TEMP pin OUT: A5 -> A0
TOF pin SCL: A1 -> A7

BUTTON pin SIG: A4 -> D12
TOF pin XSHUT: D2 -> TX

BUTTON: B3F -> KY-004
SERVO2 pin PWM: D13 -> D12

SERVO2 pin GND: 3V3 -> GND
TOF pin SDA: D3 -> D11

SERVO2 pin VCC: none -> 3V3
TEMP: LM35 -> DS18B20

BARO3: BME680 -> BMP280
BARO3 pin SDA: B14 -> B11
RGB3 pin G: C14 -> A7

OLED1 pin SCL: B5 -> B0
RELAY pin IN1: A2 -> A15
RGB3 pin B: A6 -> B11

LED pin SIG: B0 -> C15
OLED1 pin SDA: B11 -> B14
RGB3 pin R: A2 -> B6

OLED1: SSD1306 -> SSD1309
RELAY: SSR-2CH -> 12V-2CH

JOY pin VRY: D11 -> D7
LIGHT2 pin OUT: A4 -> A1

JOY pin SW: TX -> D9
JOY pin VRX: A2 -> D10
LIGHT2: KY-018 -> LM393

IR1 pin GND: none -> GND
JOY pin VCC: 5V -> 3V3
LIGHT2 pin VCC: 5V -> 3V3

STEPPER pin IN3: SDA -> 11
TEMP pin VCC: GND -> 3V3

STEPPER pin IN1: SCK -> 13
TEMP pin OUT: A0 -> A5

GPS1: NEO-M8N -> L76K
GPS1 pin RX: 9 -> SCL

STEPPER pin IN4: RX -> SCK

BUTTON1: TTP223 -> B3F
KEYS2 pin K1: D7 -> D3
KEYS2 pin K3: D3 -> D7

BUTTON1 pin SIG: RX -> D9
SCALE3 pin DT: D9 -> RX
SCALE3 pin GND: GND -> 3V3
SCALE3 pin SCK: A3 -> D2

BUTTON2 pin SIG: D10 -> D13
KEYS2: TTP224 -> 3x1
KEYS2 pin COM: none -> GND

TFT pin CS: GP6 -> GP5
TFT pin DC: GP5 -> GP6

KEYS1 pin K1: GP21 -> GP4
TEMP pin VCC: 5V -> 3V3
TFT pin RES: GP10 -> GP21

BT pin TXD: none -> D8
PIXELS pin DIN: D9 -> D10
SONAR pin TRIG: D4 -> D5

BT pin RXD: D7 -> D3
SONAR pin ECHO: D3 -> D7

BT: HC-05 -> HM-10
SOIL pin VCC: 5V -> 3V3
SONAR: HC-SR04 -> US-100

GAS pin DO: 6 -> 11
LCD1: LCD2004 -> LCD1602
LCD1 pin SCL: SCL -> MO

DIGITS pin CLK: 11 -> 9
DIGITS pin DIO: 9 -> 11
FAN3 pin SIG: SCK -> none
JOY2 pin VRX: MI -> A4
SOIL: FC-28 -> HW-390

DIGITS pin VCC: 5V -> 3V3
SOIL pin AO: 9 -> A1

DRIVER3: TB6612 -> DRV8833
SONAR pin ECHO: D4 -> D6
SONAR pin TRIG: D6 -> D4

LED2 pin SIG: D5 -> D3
**********
What is needed is each line of the data, printed exactly.

TEMP pin OUT: A5 -> A0
TOF pin SCL: A1 -> A7

BUTTON pin SIG: A4 -> D12
TOF pin XSHUT: D2 -> TX

BUTTON: B3F -> KY-004
SERVO2 pin PWM: D13 -> D12

SERVO2 pin GND: 3V3 -> GND
TOF pin SDA: D3 -> D11

SERVO2 pin VCC: none -> 3V3
TEMP: LM35 -> DS18B20

BARO3: BME680 -> BMP280
BARO3 pin SDA: B14 -> B11
RGB3 pin G: C14 -> A7

OLED1 pin SCL: B5 -> B0
RELAY pin IN1: A2 -> A15
RGB3 pin B: A6 -> B11

LED pin SIG: B0 -> C15
OLED1 pin SDA: B11 -> B14
RGB3 pin R: A2 -> B6

OLED1: SSD1306 -> SSD1309
RELAY: SSR-2CH -> 12V-2CH

JOY pin VRY: D11 -> D7
LIGHT2 pin OUT: A4 -> A1

JOY pin SW: TX -> D9
JOY pin VRX: A2 -> D10
LIGHT2: KY-018 -> LM393

IR1 pin GND: none -> GND
JOY pin VCC: 5V -> 3V3
LIGHT2 pin VCC: 5V -> 3V3

STEPPER pin IN3: SDA -> 11
TEMP pin VCC: GND -> 3V3

STEPPER pin IN1: SCK -> 13
TEMP pin OUT: A0 -> A5

GPS1: NEO-M8N -> L76K
GPS1 pin RX: 9 -> SCL

STEPPER pin IN4: RX -> SCK

BUTTON1: TTP223 -> B3F
KEYS2 pin K1: D7 -> D3
KEYS2 pin K3: D3 -> D7

BUTTON1 pin SIG: RX -> D9
SCALE3 pin DT: D9 -> RX
SCALE3 pin GND: GND -> 3V3
SCALE3 pin SCK: A3 -> D2

BUTTON2 pin SIG: D10 -> D13
KEYS2: TTP224 -> 3x1
KEYS2 pin COM: none -> GND

TFT pin CS: GP6 -> GP5
TFT pin DC: GP5 -> GP6

KEYS1 pin K1: GP21 -> GP4
TEMP pin VCC: 5V -> 3V3
TFT pin RES: GP10 -> GP21

BT pin TXD: none -> D8
PIXELS pin DIN: D9 -> D10
SONAR pin TRIG: D4 -> D5

BT pin RXD: D7 -> D3
SONAR pin ECHO: D3 -> D7

BT: HC-05 -> HM-10
SOIL pin VCC: 5V -> 3V3
SONAR: HC-SR04 -> US-100

GAS pin DO: 6 -> 11
LCD1: LCD2004 -> LCD1602
LCD1 pin SCL: SCL -> MO

DIGITS pin CLK: 11 -> 9
DIGITS pin DIO: 9 -> 11
FAN3 pin SIG: SCK -> none
JOY2 pin VRX: MI -> A4
SOIL: FC-28 -> HW-390

DIGITS pin VCC: 5V -> 3V3
SOIL pin AO: 9 -> A1

DRIVER3: TB6612 -> DRV8833
SONAR pin ECHO: D4 -> D6
SONAR pin TRIG: D6 -> D4

LED2 pin SIG: D5 -> D3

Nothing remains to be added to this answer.